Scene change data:
# # # # # # #
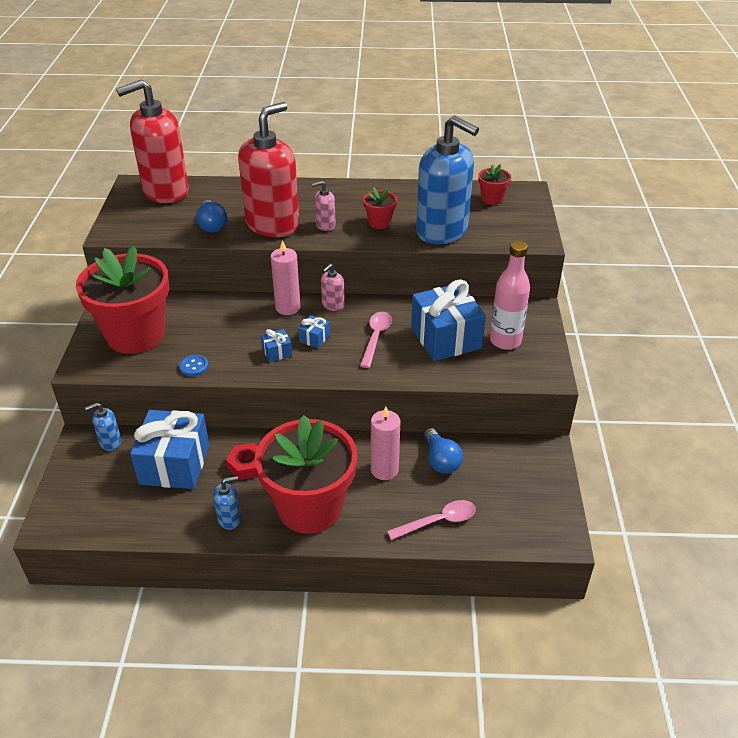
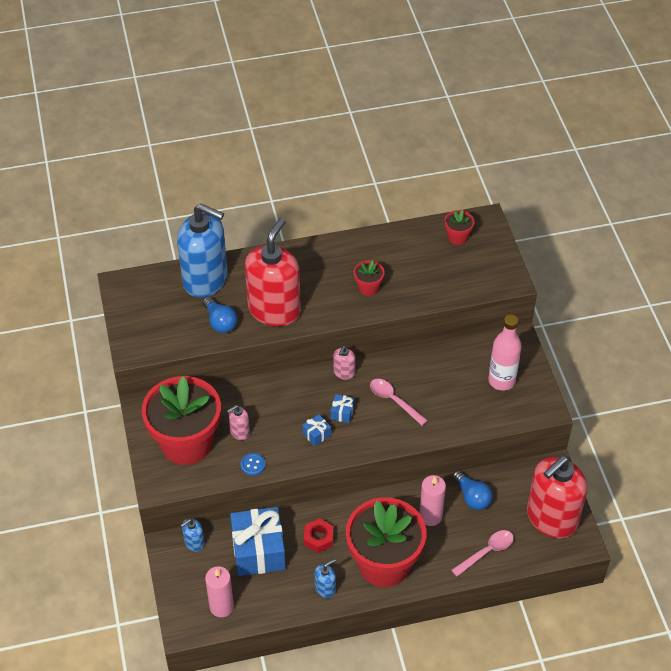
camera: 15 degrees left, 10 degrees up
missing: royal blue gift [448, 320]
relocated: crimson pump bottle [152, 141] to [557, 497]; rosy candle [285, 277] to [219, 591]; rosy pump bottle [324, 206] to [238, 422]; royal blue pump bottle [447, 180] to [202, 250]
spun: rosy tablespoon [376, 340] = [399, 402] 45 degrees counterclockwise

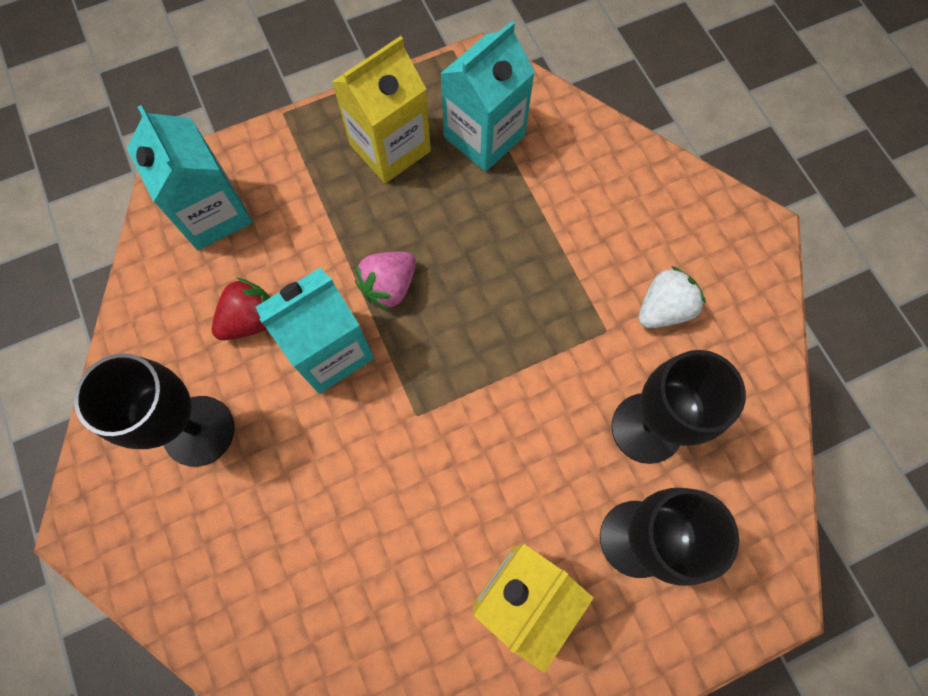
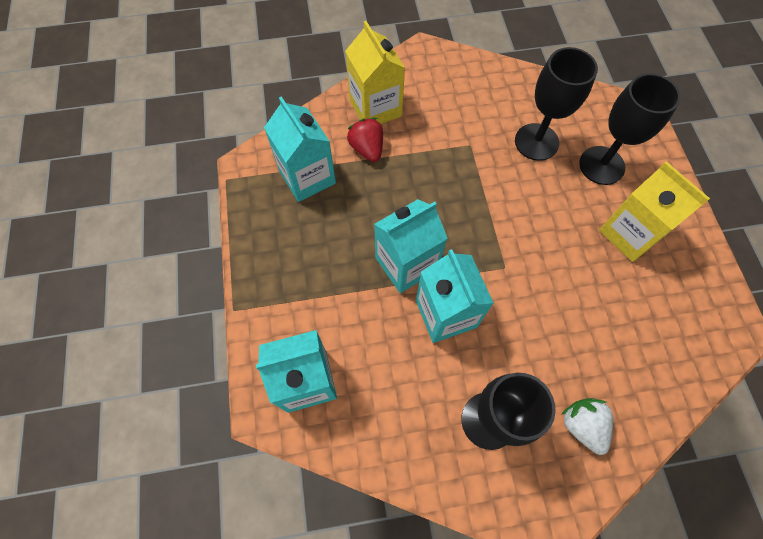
camera: 75 degrees left, 5 degrees down
relocated: crimson strawberry [241, 308] to [365, 140]; golden carton [381, 109] to [375, 72]; white strawberry [672, 297] to [587, 426]
exchanged: rosy strawberry [385, 281] to turquoise carton [411, 246]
# # # # # # #
Exercise aim:
Only the lines from the one holding "relocated: crimson pump" through the end of the data are to be printed, exactly as they stand and with no pictures.

Solution:
relocated: crimson pump bottle [152, 141] to [557, 497]; rosy candle [285, 277] to [219, 591]; rosy pump bottle [324, 206] to [238, 422]; royal blue pump bottle [447, 180] to [202, 250]
spun: rosy tablespoon [376, 340] = [399, 402] 45 degrees counterclockwise

camera: 75 degrees left, 5 degrees down
relocated: crimson strawberry [241, 308] to [365, 140]; golden carton [381, 109] to [375, 72]; white strawberry [672, 297] to [587, 426]
exchanged: rosy strawberry [385, 281] to turquoise carton [411, 246]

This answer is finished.